### Work instruction:
When you copy the entries, match them exactly and omit the pictures.

+++ Materials provided +++

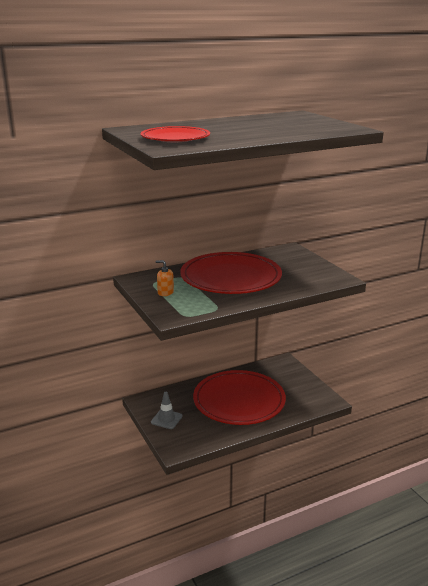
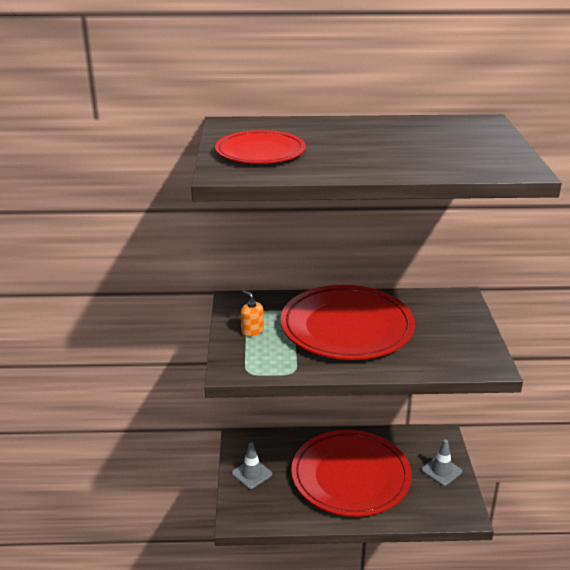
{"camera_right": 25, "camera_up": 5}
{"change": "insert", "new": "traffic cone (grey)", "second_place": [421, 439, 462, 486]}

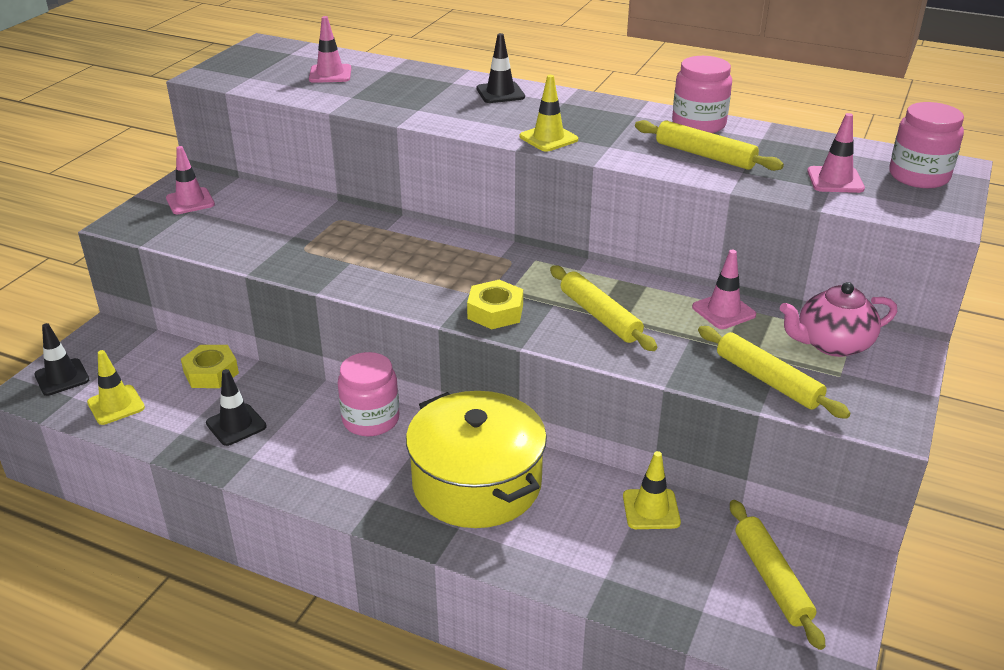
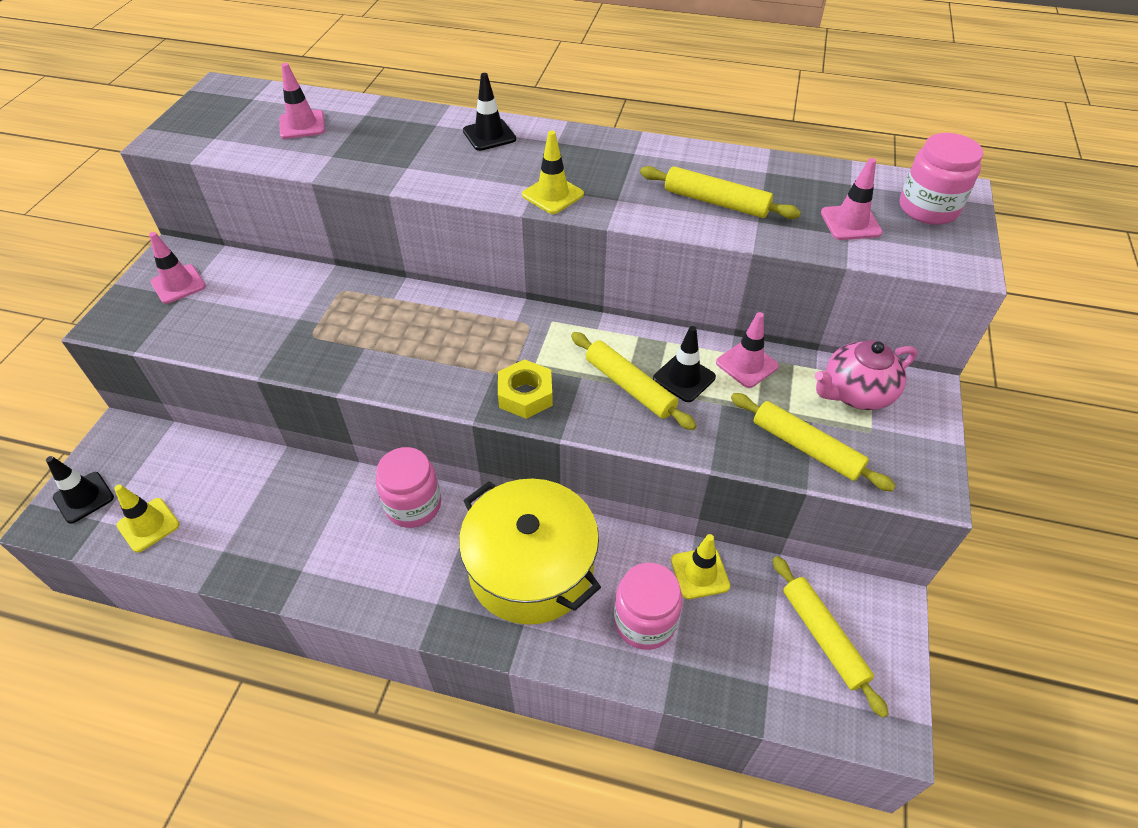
{"camera_right": -10, "camera_up": 15}
{"change": "move", "old": "jar (rosy)", "first_place": [672, 56, 732, 133], "second_place": [614, 563, 683, 650]}
{"change": "delete", "old": "nut (golden)", "first_place": [181, 345, 239, 388]}
{"change": "move", "old": "traffic cone (ebony)", "first_place": [206, 369, 266, 446], "second_place": [653, 326, 716, 402]}

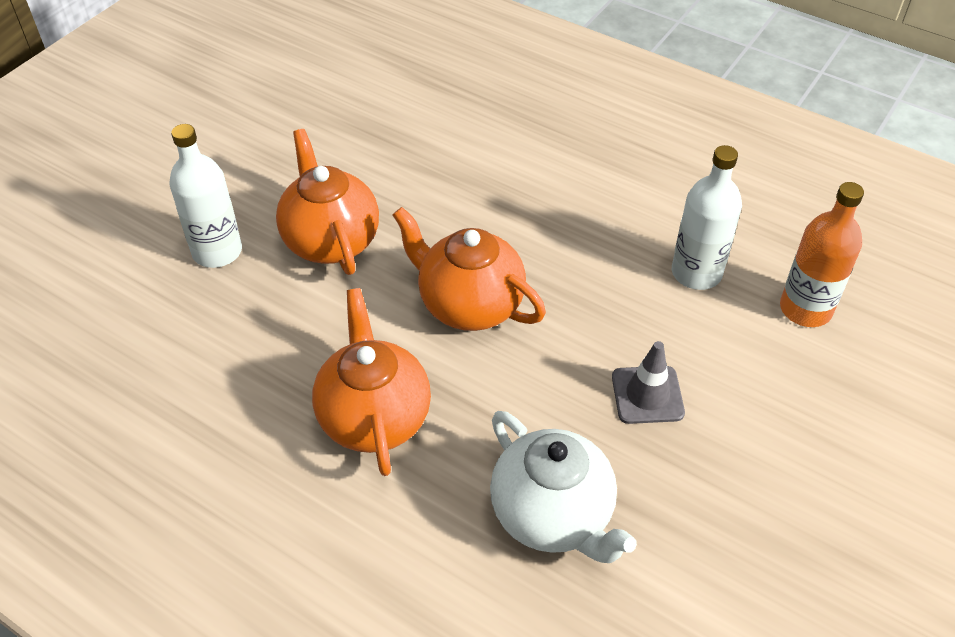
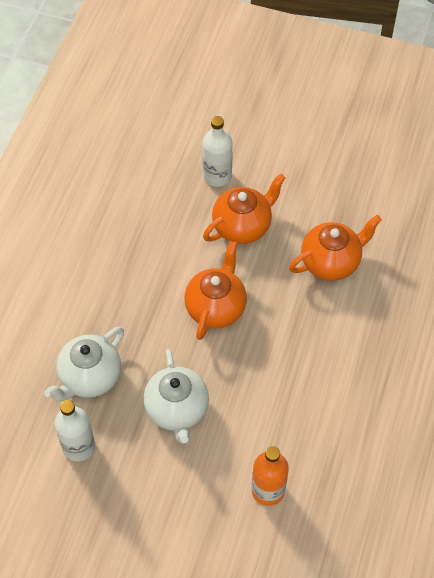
{"camera_right": 75, "camera_up": 10}
{"change": "move", "old": "drink bottle (pure white)", "first_place": [672, 145, 742, 290], "second_place": [55, 400, 95, 462]}
{"change": "move", "old": "teapot (orange-coloured)", "first_place": [312, 288, 431, 476], "second_place": [289, 215, 382, 281]}
{"change": "replace", "old": "traffic cone (grey)", "new": "teapot (pure white)", "first_place": [612, 341, 685, 424], "second_place": [143, 349, 209, 444]}

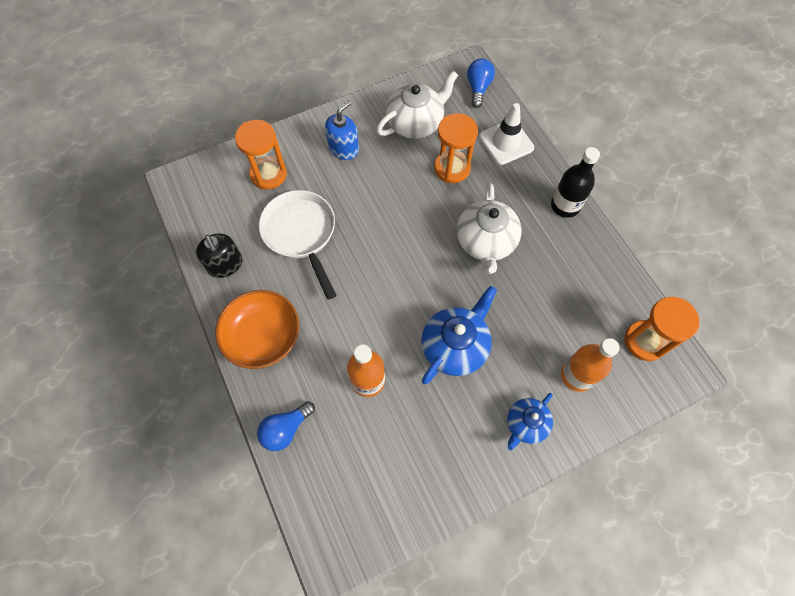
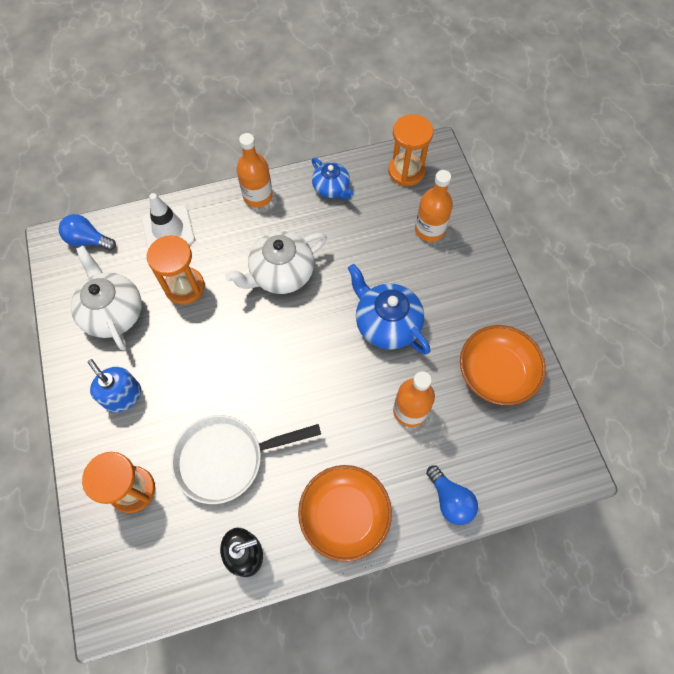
{"camera_right": -80, "camera_up": 0}
{"change": "recolor", "old": "drink bottle (ebony)", "new": "drink bottle (orange-coloured)", "first_place": [551, 147, 600, 218], "second_place": [237, 133, 273, 207]}
{"change": "rotate", "old": "teapot (pure white)", "first_place": [457, 183, 522, 274], "second_place": [225, 231, 327, 294], "degrees": 135}
{"change": "move", "old": "teapot (blue)", "first_place": [507, 393, 553, 450], "second_place": [312, 158, 354, 200]}
{"change": "insert", "new": "deep dish (orange-coloured)", "second_place": [460, 325, 546, 405]}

+++

### Written response:
{"camera_right": 25, "camera_up": 5}
{"change": "insert", "new": "traffic cone (grey)", "second_place": [421, 439, 462, 486]}

{"camera_right": -10, "camera_up": 15}
{"change": "move", "old": "jar (rosy)", "first_place": [672, 56, 732, 133], "second_place": [614, 563, 683, 650]}
{"change": "delete", "old": "nut (golden)", "first_place": [181, 345, 239, 388]}
{"change": "move", "old": "traffic cone (ebony)", "first_place": [206, 369, 266, 446], "second_place": [653, 326, 716, 402]}

{"camera_right": 75, "camera_up": 10}
{"change": "move", "old": "drink bottle (pure white)", "first_place": [672, 145, 742, 290], "second_place": [55, 400, 95, 462]}
{"change": "move", "old": "teapot (orange-coloured)", "first_place": [312, 288, 431, 476], "second_place": [289, 215, 382, 281]}
{"change": "replace", "old": "traffic cone (grey)", "new": "teapot (pure white)", "first_place": [612, 341, 685, 424], "second_place": [143, 349, 209, 444]}

{"camera_right": -80, "camera_up": 0}
{"change": "recolor", "old": "drink bottle (ebony)", "new": "drink bottle (orange-coloured)", "first_place": [551, 147, 600, 218], "second_place": [237, 133, 273, 207]}
{"change": "rotate", "old": "teapot (pure white)", "first_place": [457, 183, 522, 274], "second_place": [225, 231, 327, 294], "degrees": 135}
{"change": "move", "old": "teapot (blue)", "first_place": [507, 393, 553, 450], "second_place": [312, 158, 354, 200]}
{"change": "insert", "new": "deep dish (orange-coloured)", "second_place": [460, 325, 546, 405]}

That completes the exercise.